__About this task__.
An exact reproduction is required of the lines from the beginning of the entries through the line with "R17: 1.5k (N6, N10) -> 1.5k (N7, VS)", pictures excluded and nothing added.

*** Block opens ***

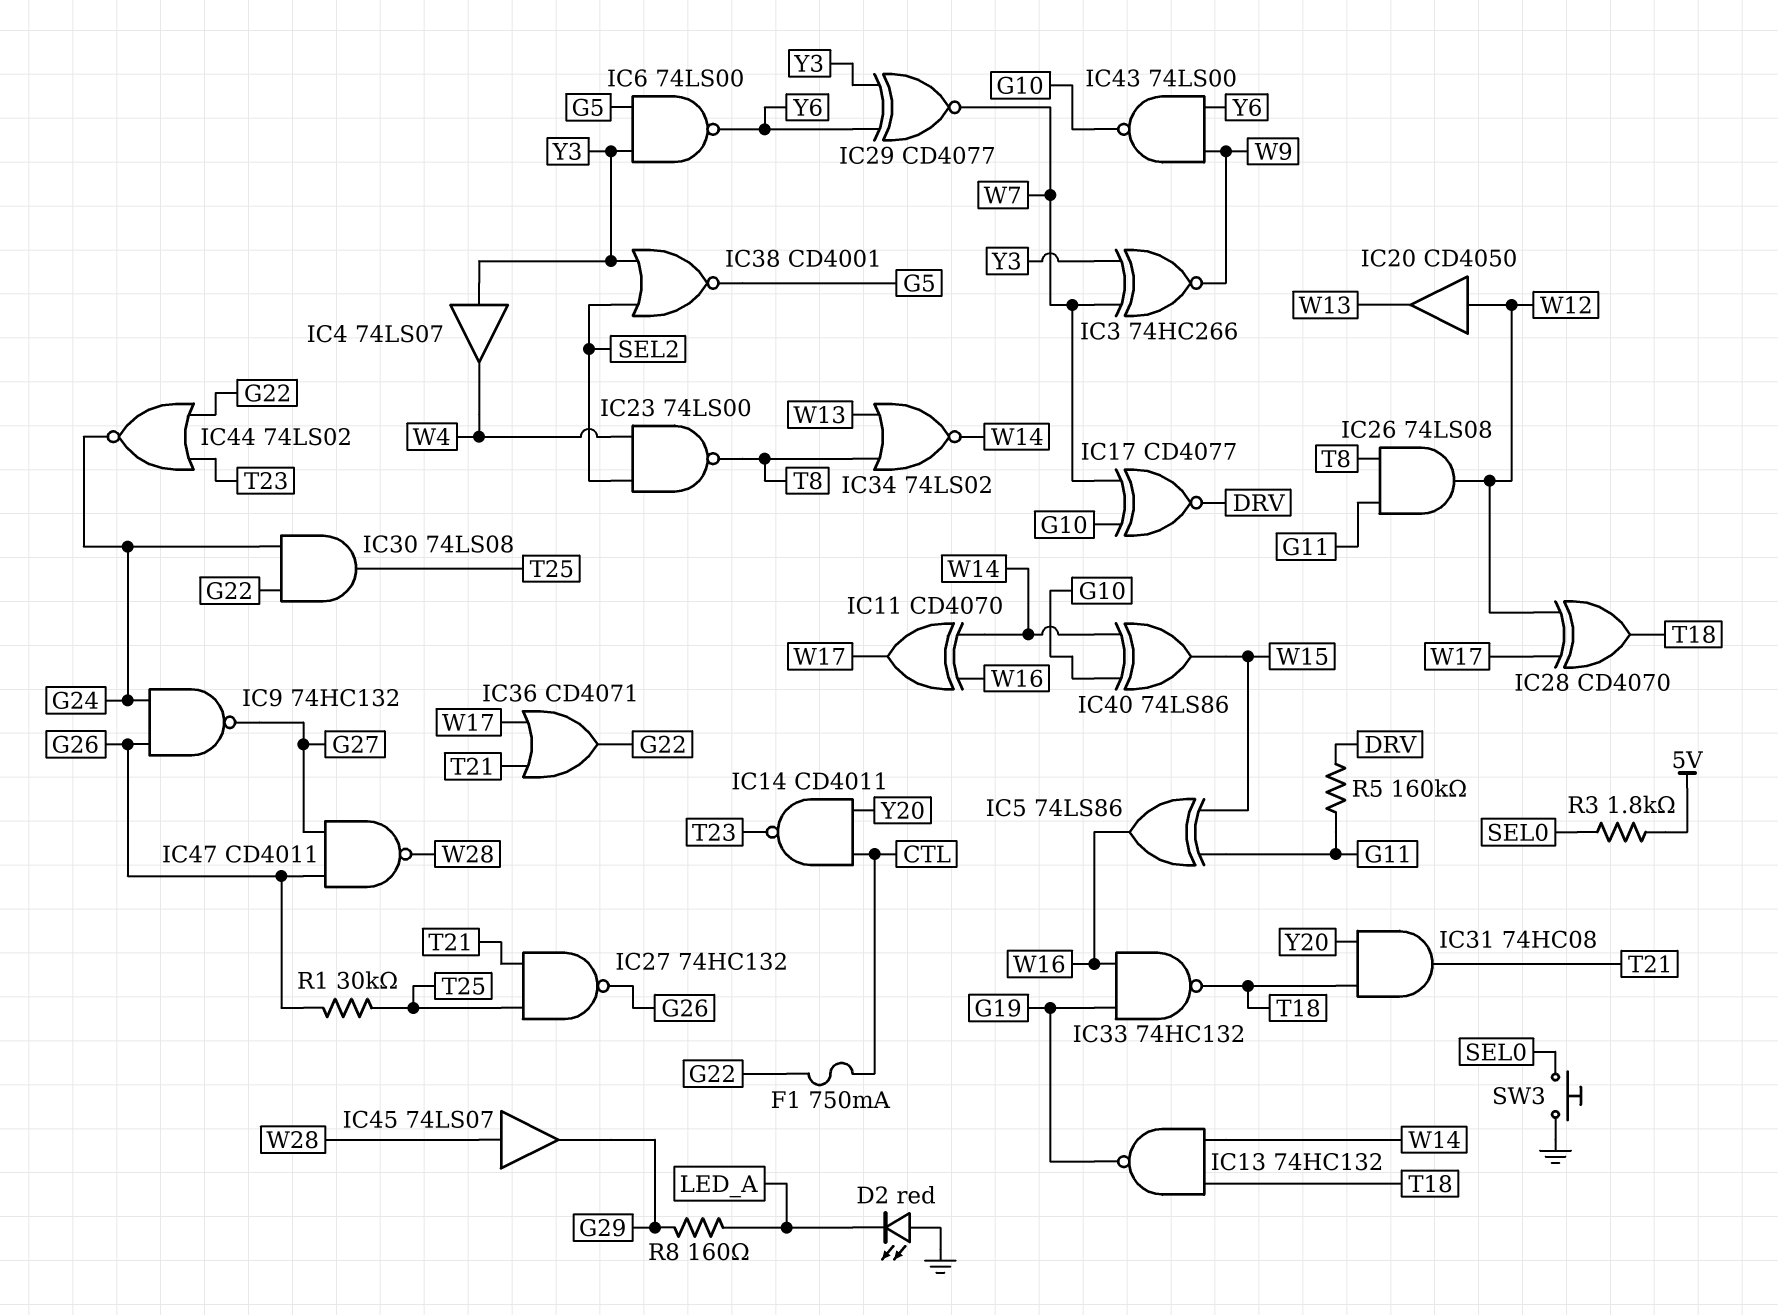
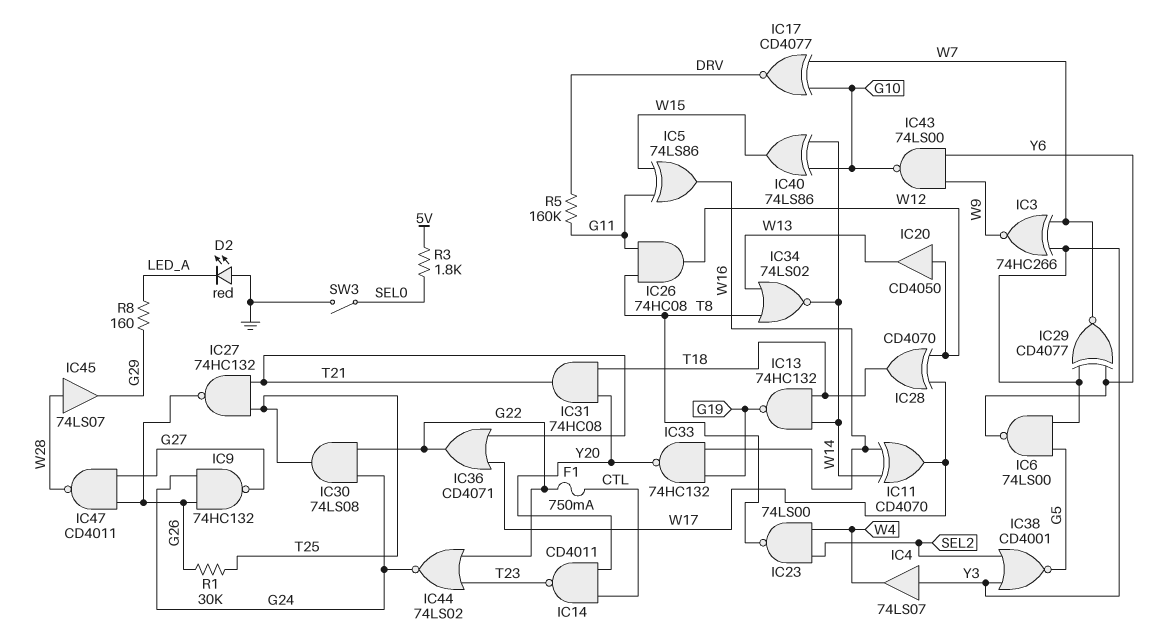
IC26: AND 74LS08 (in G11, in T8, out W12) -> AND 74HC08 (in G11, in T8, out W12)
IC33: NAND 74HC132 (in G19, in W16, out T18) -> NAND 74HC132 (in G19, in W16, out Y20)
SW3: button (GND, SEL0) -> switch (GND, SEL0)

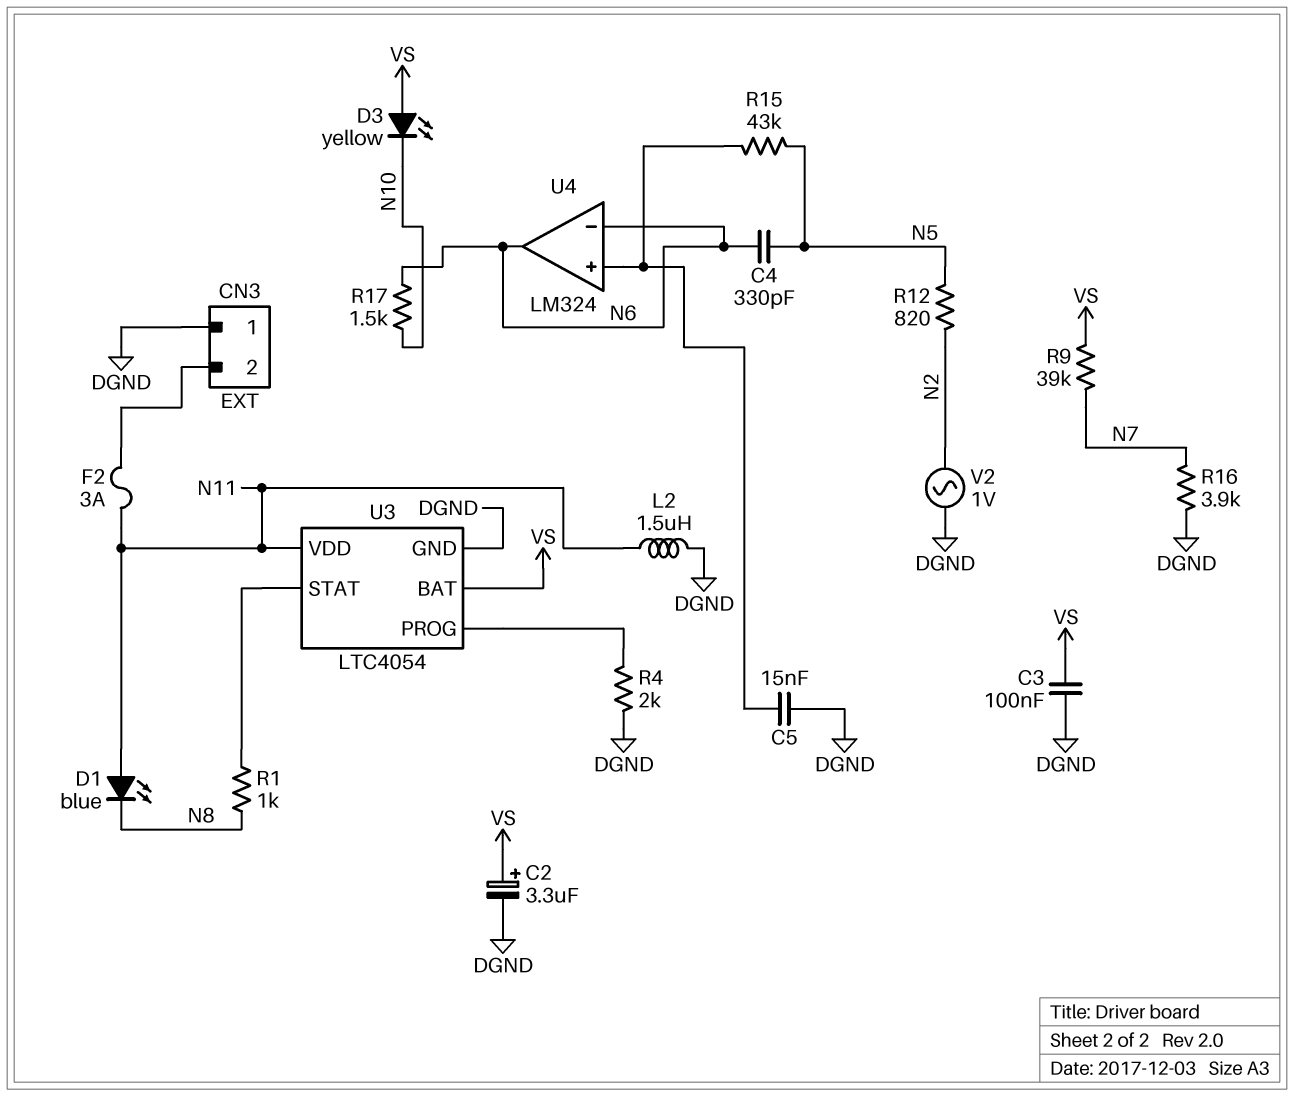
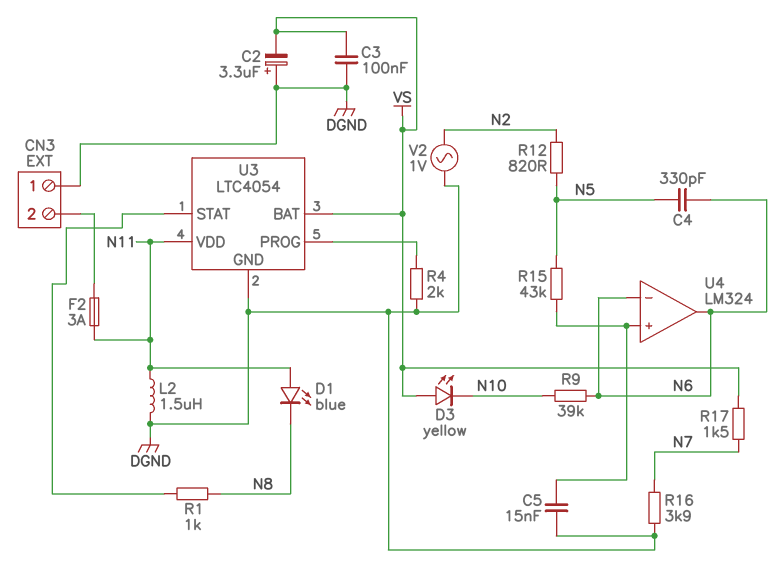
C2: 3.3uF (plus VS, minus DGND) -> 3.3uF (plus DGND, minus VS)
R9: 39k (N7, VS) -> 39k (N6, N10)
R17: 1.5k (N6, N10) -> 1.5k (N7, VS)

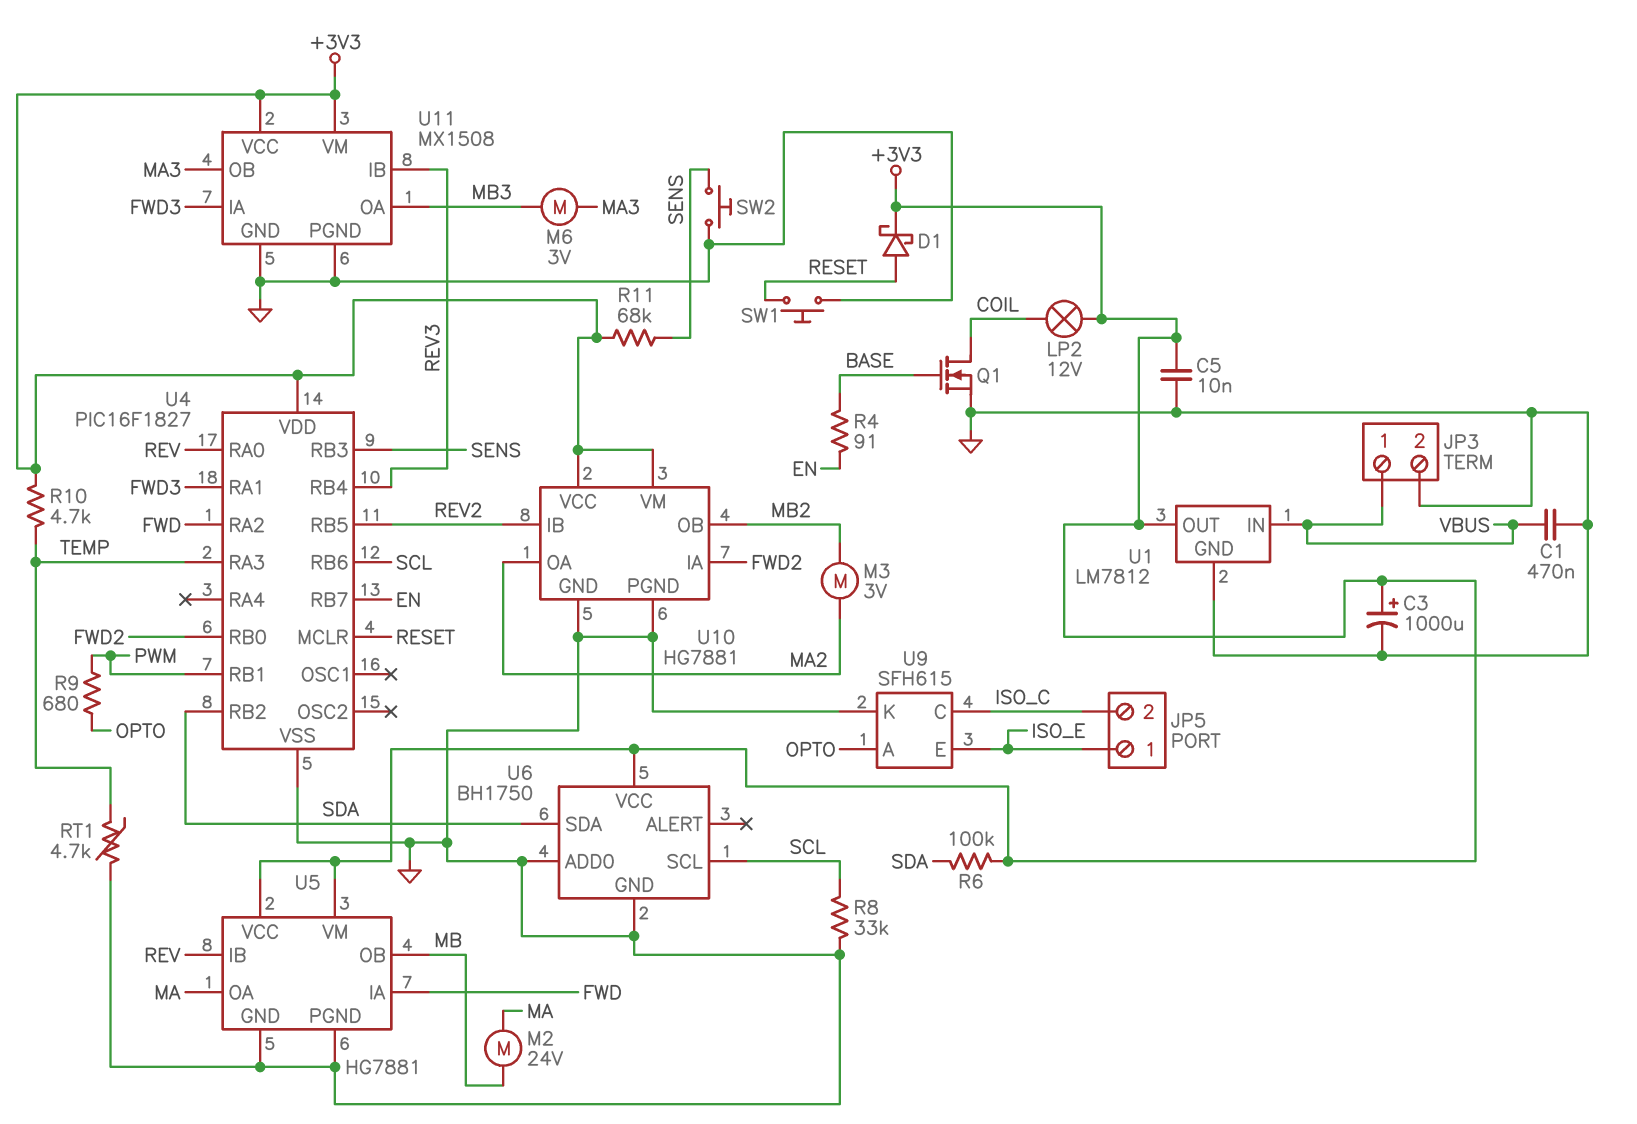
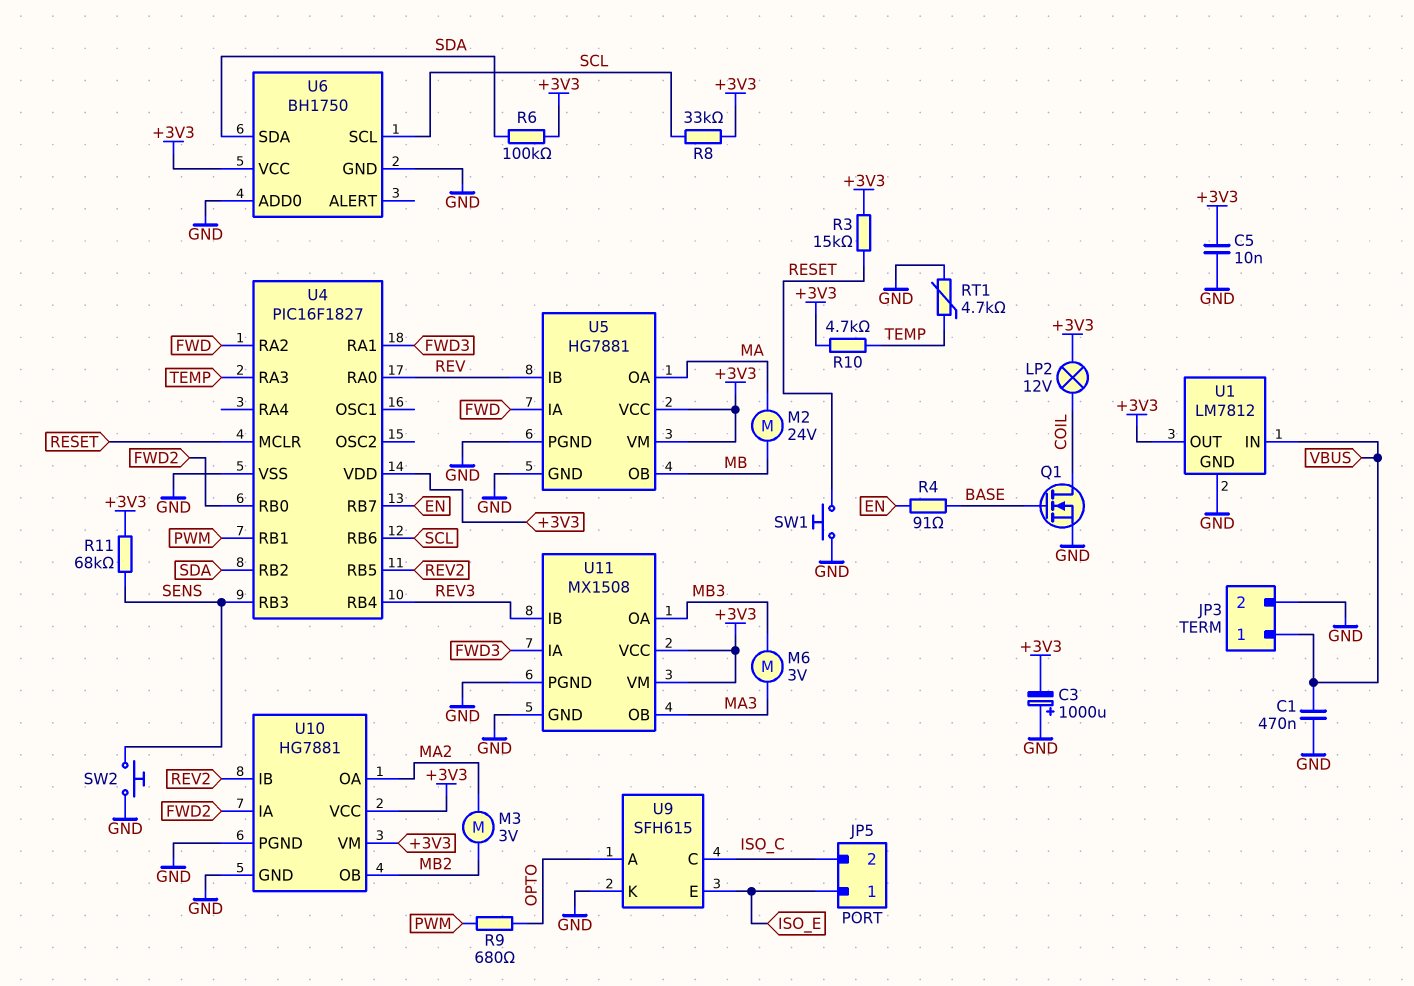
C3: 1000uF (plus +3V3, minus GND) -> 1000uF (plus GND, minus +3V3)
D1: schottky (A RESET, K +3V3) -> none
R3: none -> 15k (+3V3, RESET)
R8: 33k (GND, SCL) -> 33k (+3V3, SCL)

*** Block closes ***

__Answer to the problem__.
IC26: AND 74LS08 (in G11, in T8, out W12) -> AND 74HC08 (in G11, in T8, out W12)
IC33: NAND 74HC132 (in G19, in W16, out T18) -> NAND 74HC132 (in G19, in W16, out Y20)
SW3: button (GND, SEL0) -> switch (GND, SEL0)

C2: 3.3uF (plus VS, minus DGND) -> 3.3uF (plus DGND, minus VS)
R9: 39k (N7, VS) -> 39k (N6, N10)
R17: 1.5k (N6, N10) -> 1.5k (N7, VS)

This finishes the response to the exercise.